If a record holds a picture, omit that picture and copy everything else exactly.

### Records for this task ###

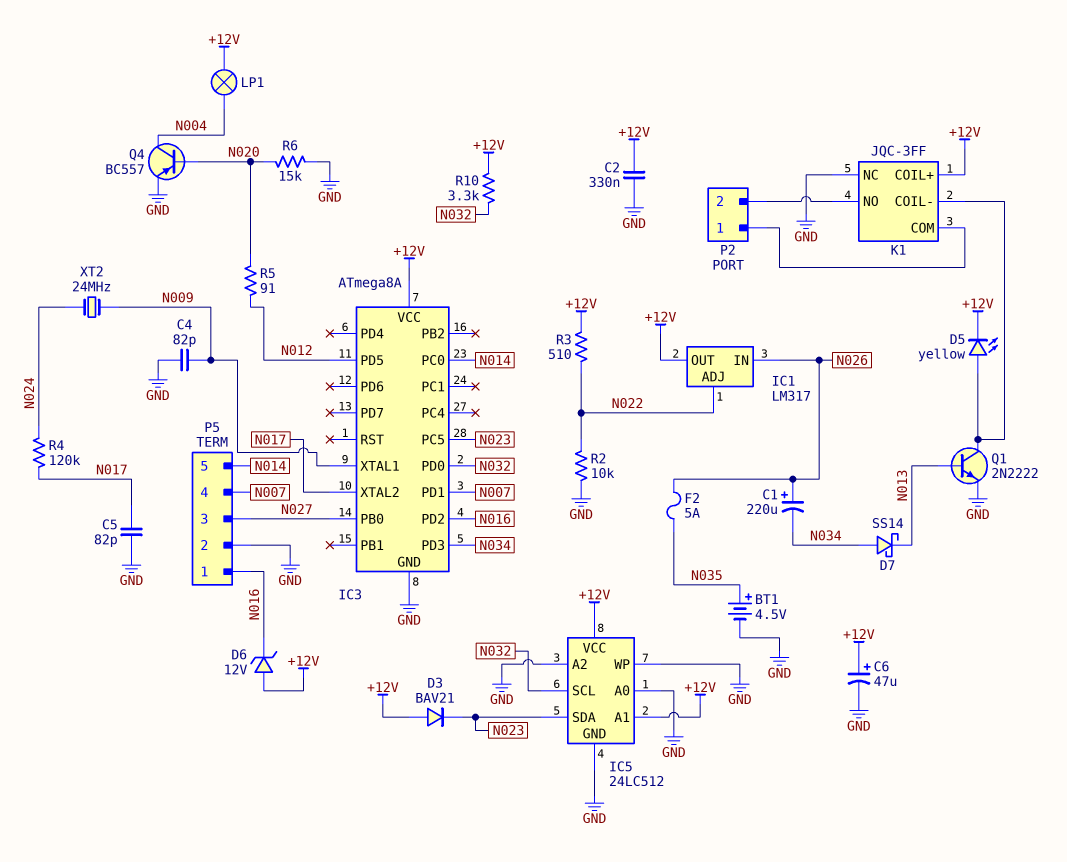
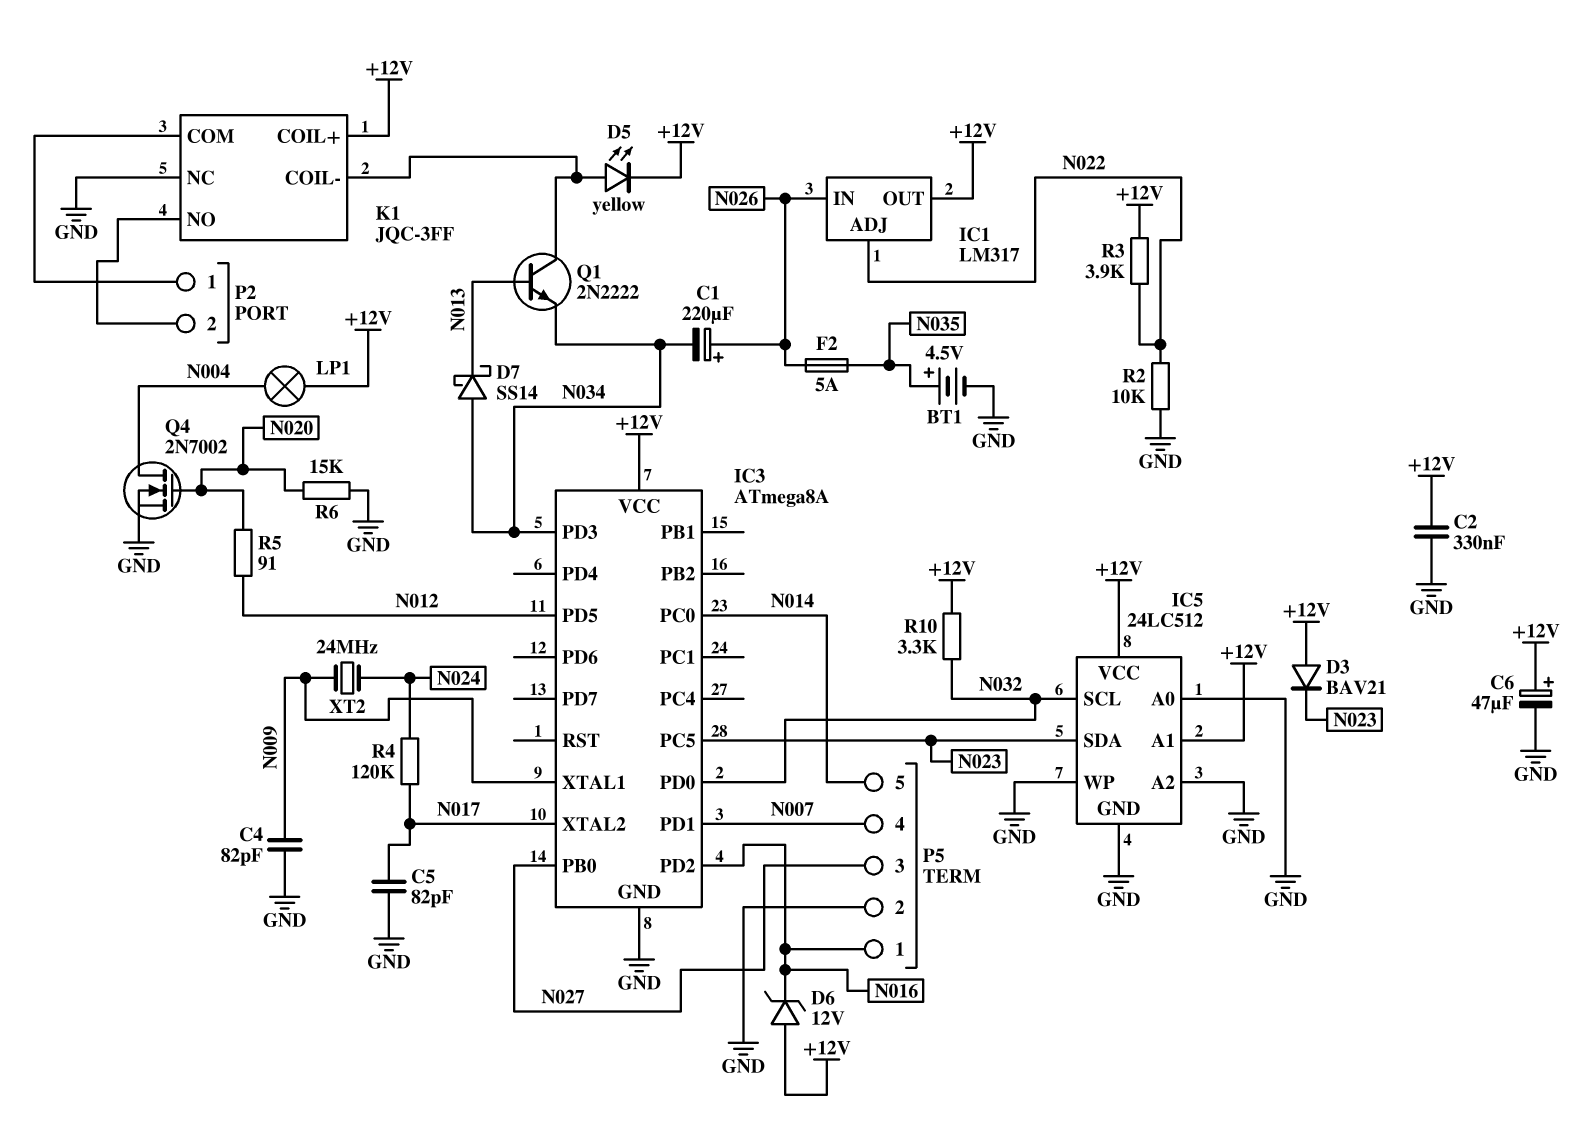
Q1: NPN 2N2222 (B N013, C K1/COIL-, E GND) -> NPN 2N2222 (B N013, C K1/COIL-, E N034)
Q4: PNP BC557 (B N020, C N004, E GND) -> NMOS 2N7002 (G N020, D N004, S GND)
R3: 510 (+12V, N022) -> 3.9k (+12V, N022)

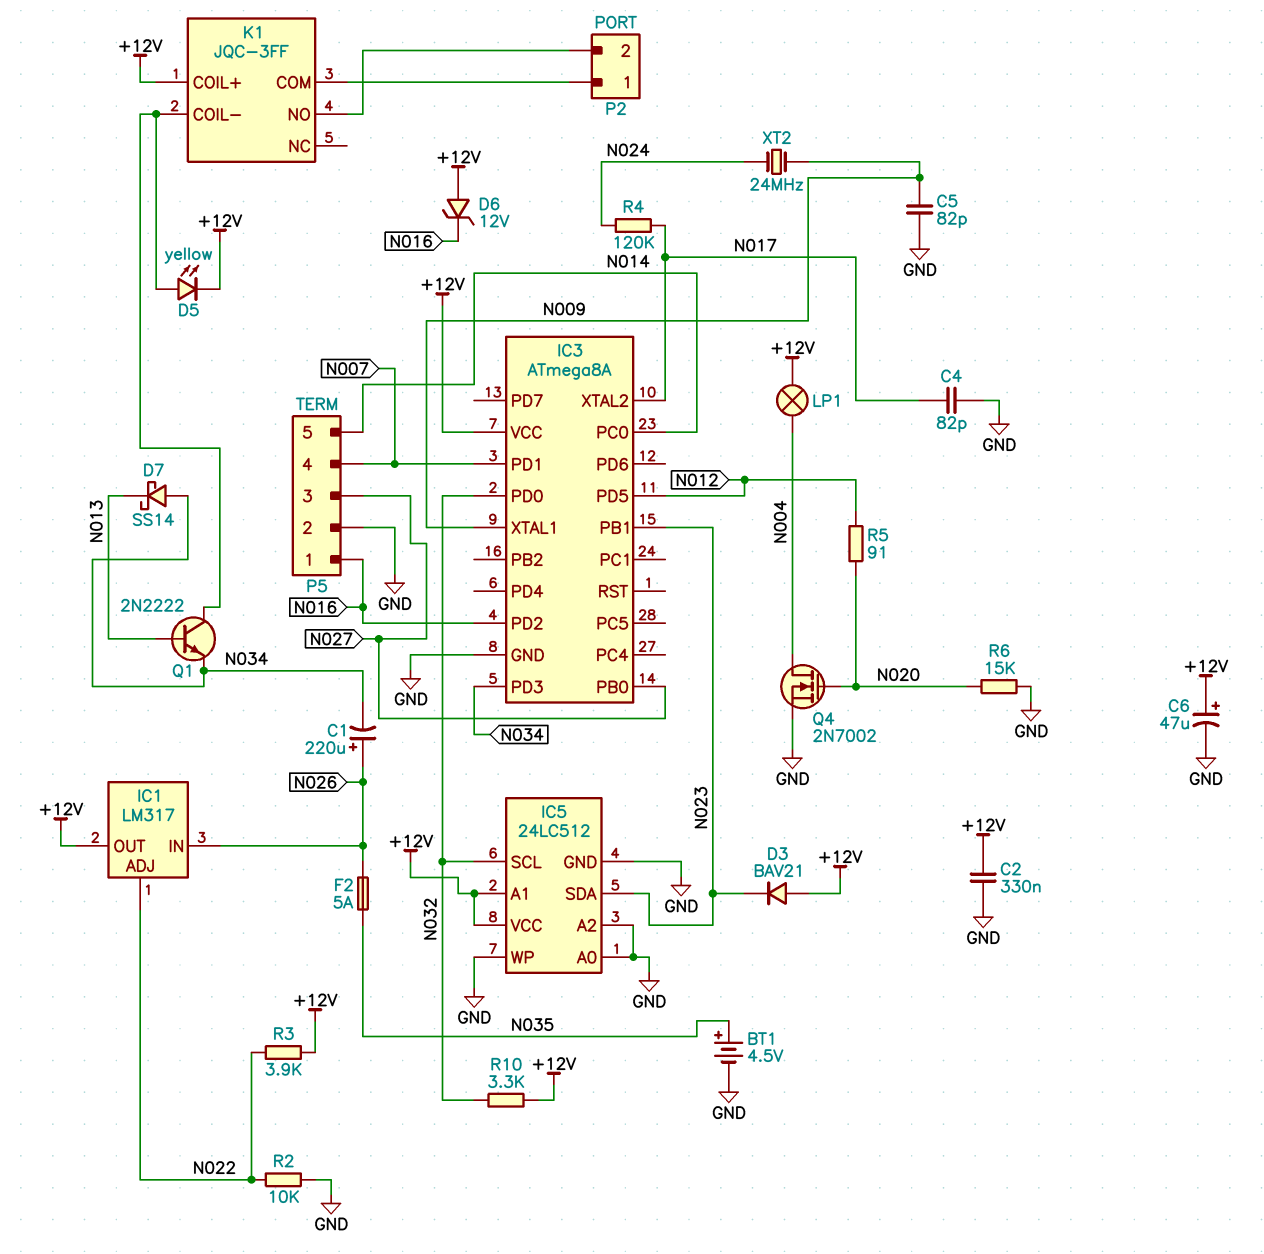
C4: 82pF (GND, N009) -> 82pF (GND, N017)
C5: 82pF (GND, N017) -> 82pF (GND, N009)
IC3 pin PB1: none -> N023
IC3 pin PC5: N023 -> none
K1 pin NC: GND -> none

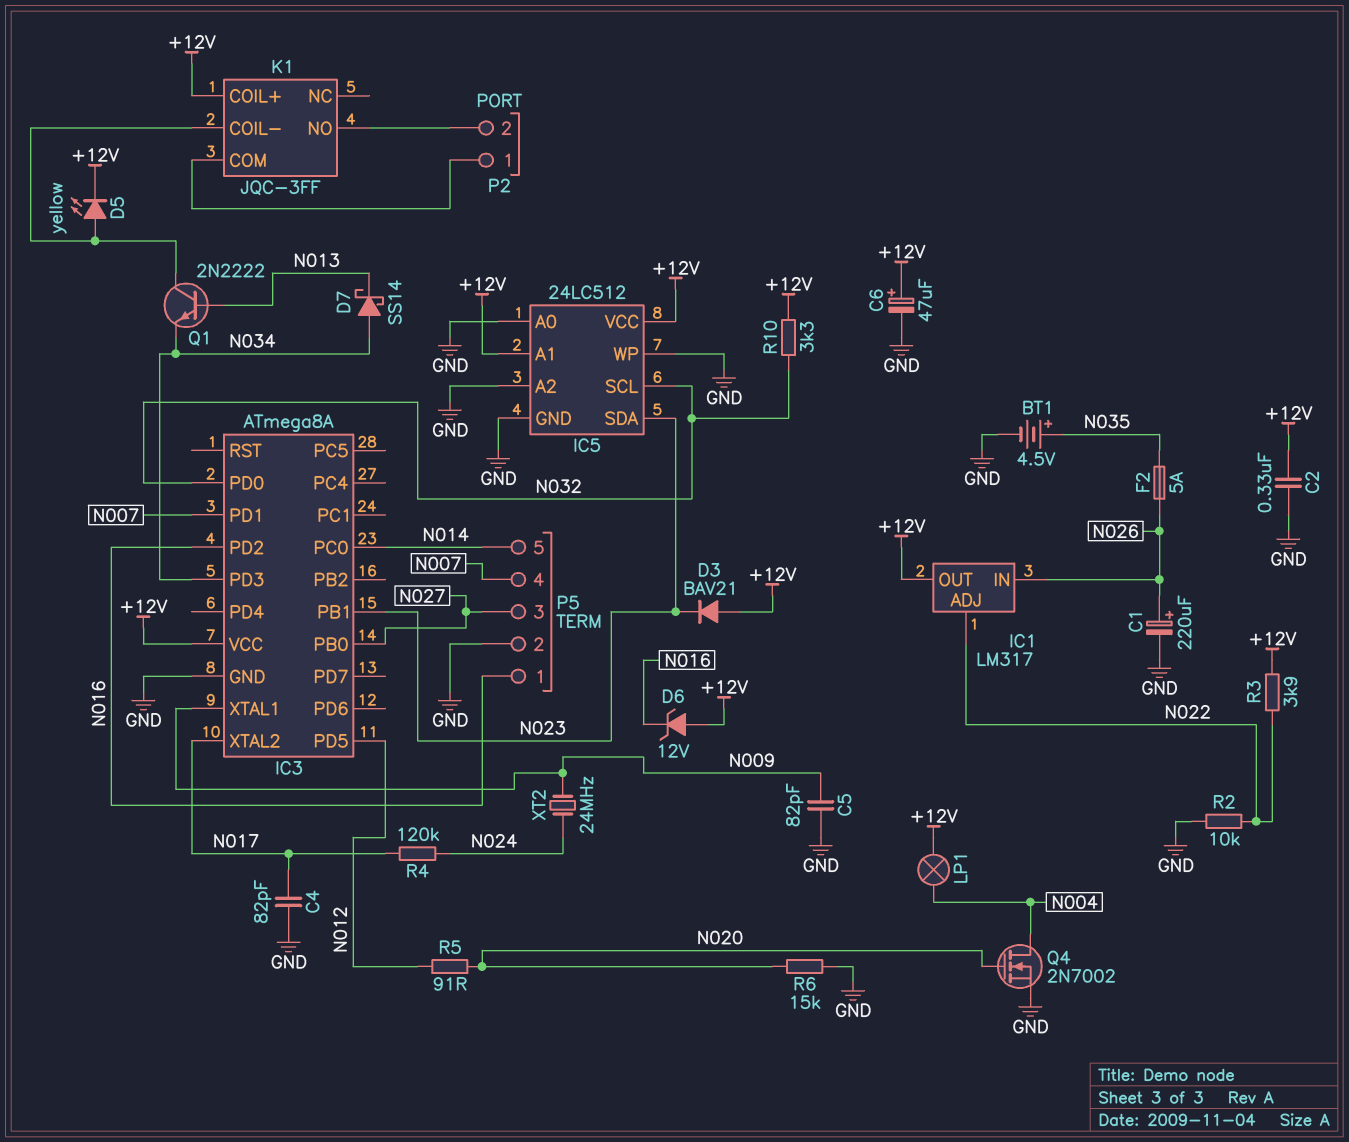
C1: 220uF (plus N026, minus N034) -> 220uF (plus N026, minus GND)

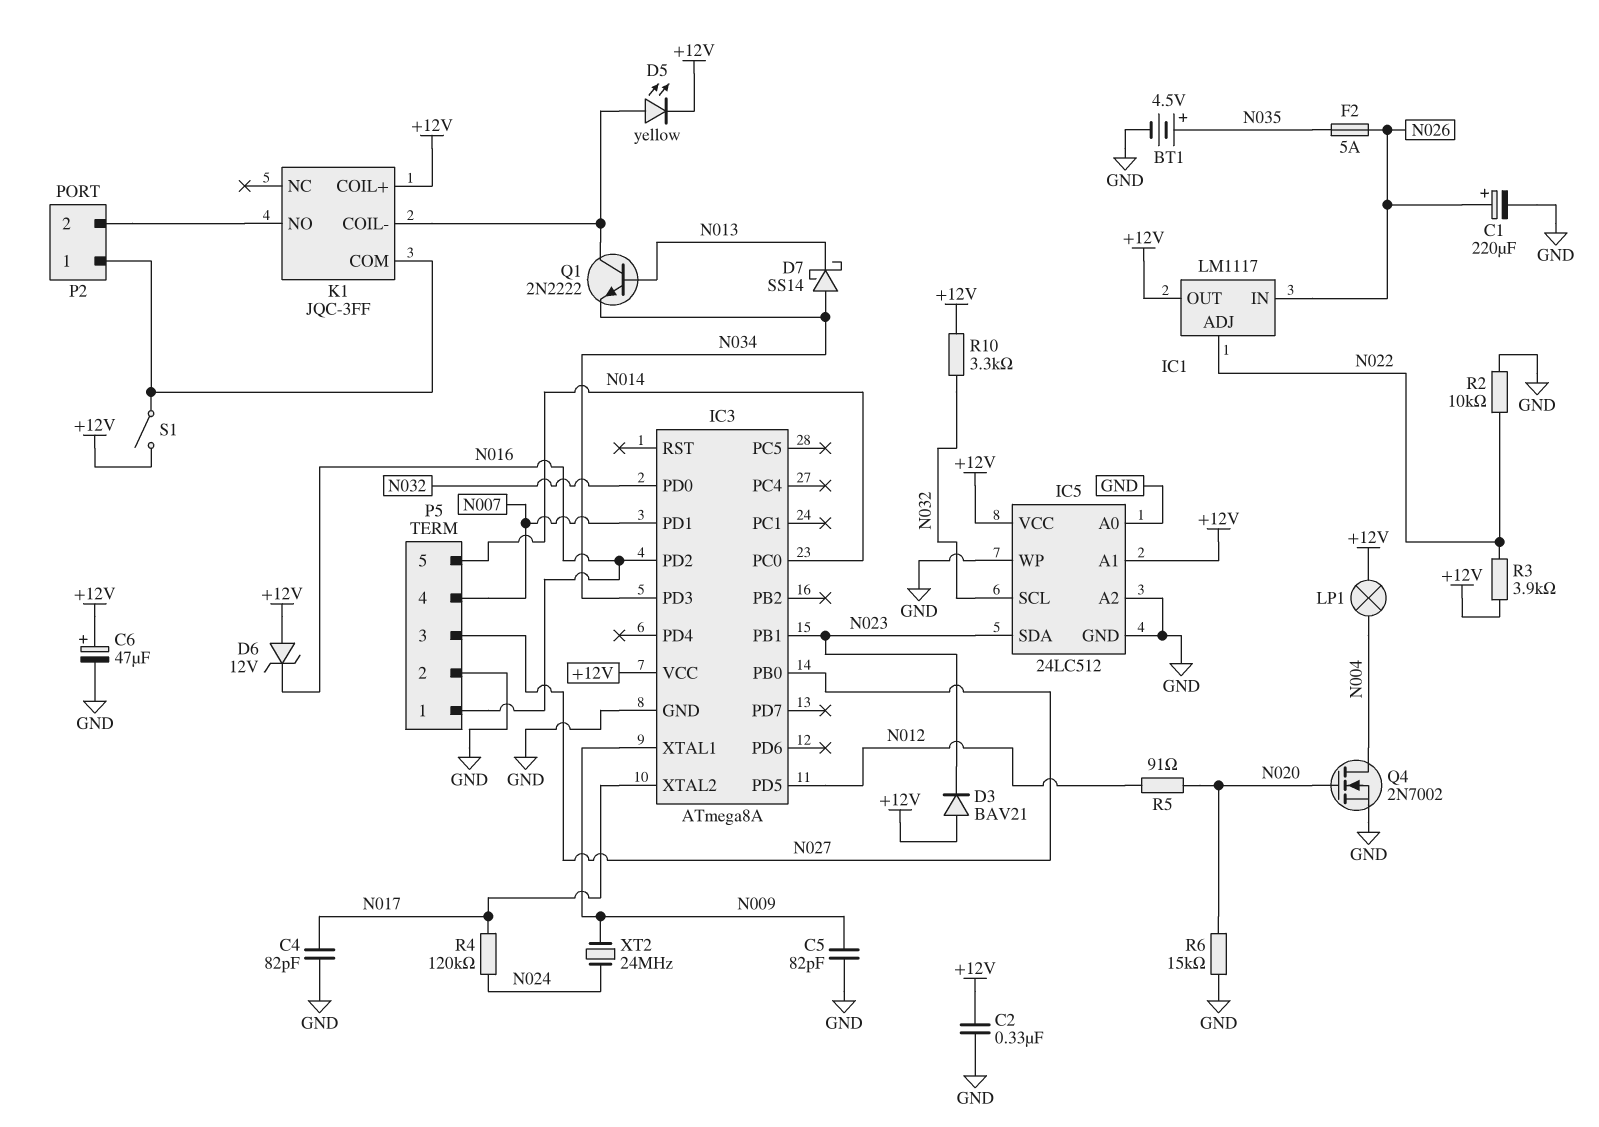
IC1: LM317 -> LM1117
S1: none -> switch (+12V, K1/COM)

###

• **Exercise output**
Q1: NPN 2N2222 (B N013, C K1/COIL-, E GND) -> NPN 2N2222 (B N013, C K1/COIL-, E N034)
Q4: PNP BC557 (B N020, C N004, E GND) -> NMOS 2N7002 (G N020, D N004, S GND)
R3: 510 (+12V, N022) -> 3.9k (+12V, N022)

C4: 82pF (GND, N009) -> 82pF (GND, N017)
C5: 82pF (GND, N017) -> 82pF (GND, N009)
IC3 pin PB1: none -> N023
IC3 pin PC5: N023 -> none
K1 pin NC: GND -> none

C1: 220uF (plus N026, minus N034) -> 220uF (plus N026, minus GND)

IC1: LM317 -> LM1117
S1: none -> switch (+12V, K1/COM)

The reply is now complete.